▶ [Action item] From the data underneath, reproduce exactly the stretch that begins at the line with "pink capsule [385,99,423,118] -> none" and ends after the line with "pink can [519,372,573,444]".

▶ [Given entries]
_ _ _ _

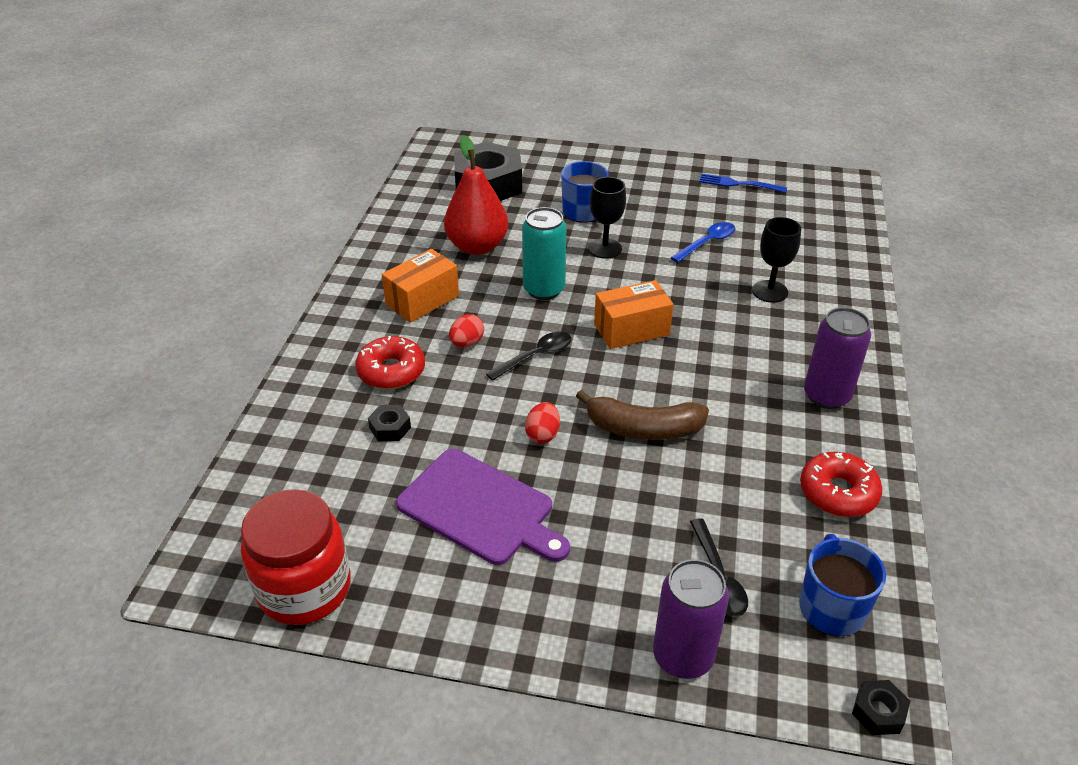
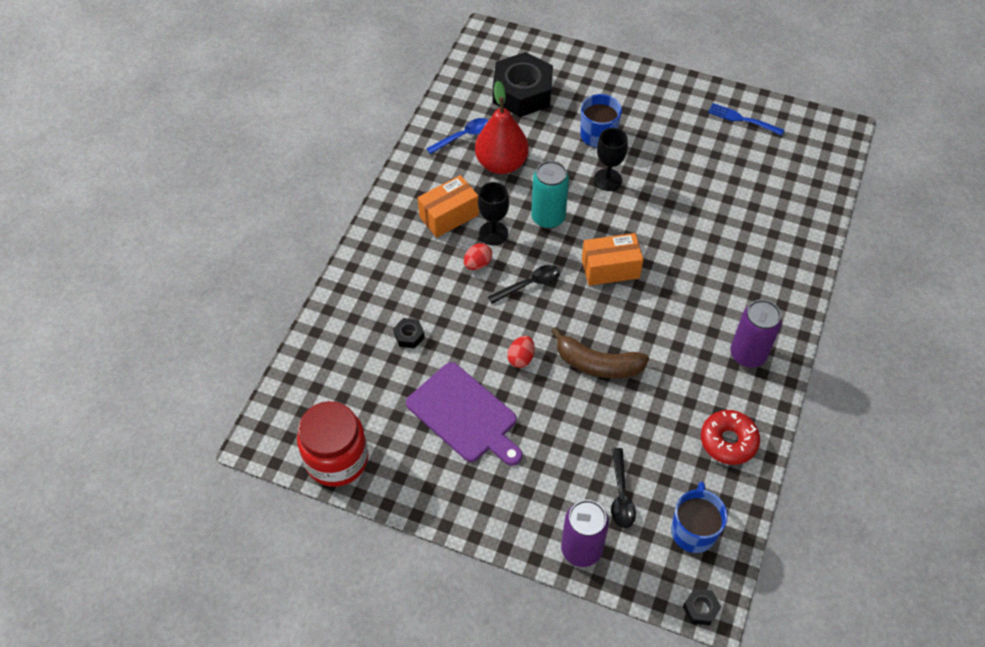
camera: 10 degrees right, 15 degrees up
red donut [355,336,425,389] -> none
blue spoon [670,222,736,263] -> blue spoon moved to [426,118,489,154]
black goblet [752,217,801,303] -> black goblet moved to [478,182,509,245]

_ _ _ _

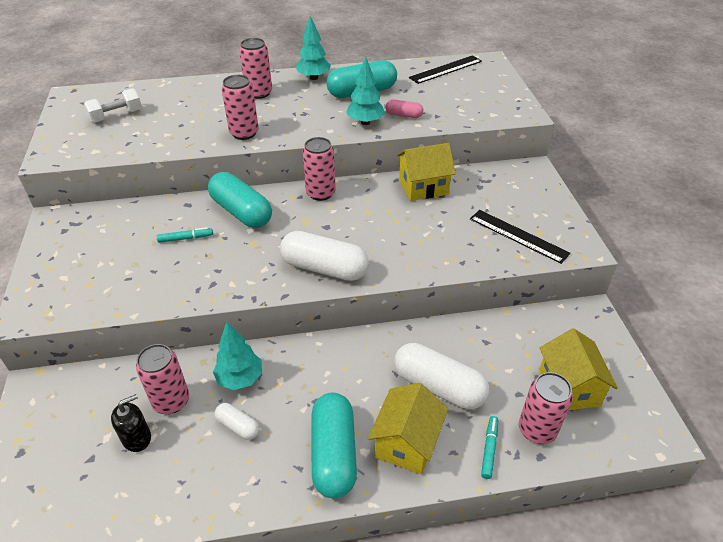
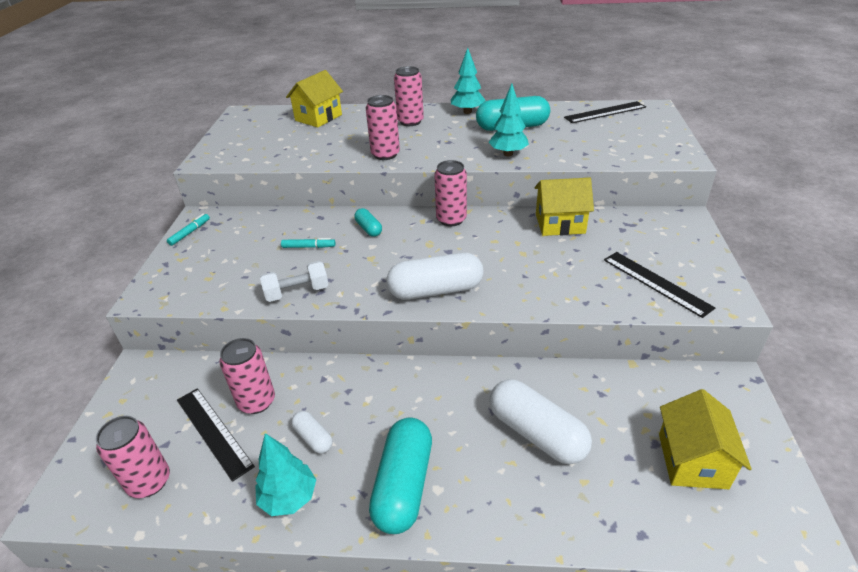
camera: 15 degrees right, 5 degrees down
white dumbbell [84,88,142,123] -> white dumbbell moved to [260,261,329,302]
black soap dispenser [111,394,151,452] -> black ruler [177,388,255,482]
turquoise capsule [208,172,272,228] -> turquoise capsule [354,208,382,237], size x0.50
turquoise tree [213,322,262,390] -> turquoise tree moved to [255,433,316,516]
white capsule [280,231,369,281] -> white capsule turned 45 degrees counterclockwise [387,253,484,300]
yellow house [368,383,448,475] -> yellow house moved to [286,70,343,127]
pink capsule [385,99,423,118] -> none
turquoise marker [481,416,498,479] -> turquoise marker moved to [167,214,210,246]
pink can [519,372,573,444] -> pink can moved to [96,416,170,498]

_ _ _ _

▶ [Response]
pink capsule [385,99,423,118] -> none
turquoise marker [481,416,498,479] -> turquoise marker moved to [167,214,210,246]
pink can [519,372,573,444] -> pink can moved to [96,416,170,498]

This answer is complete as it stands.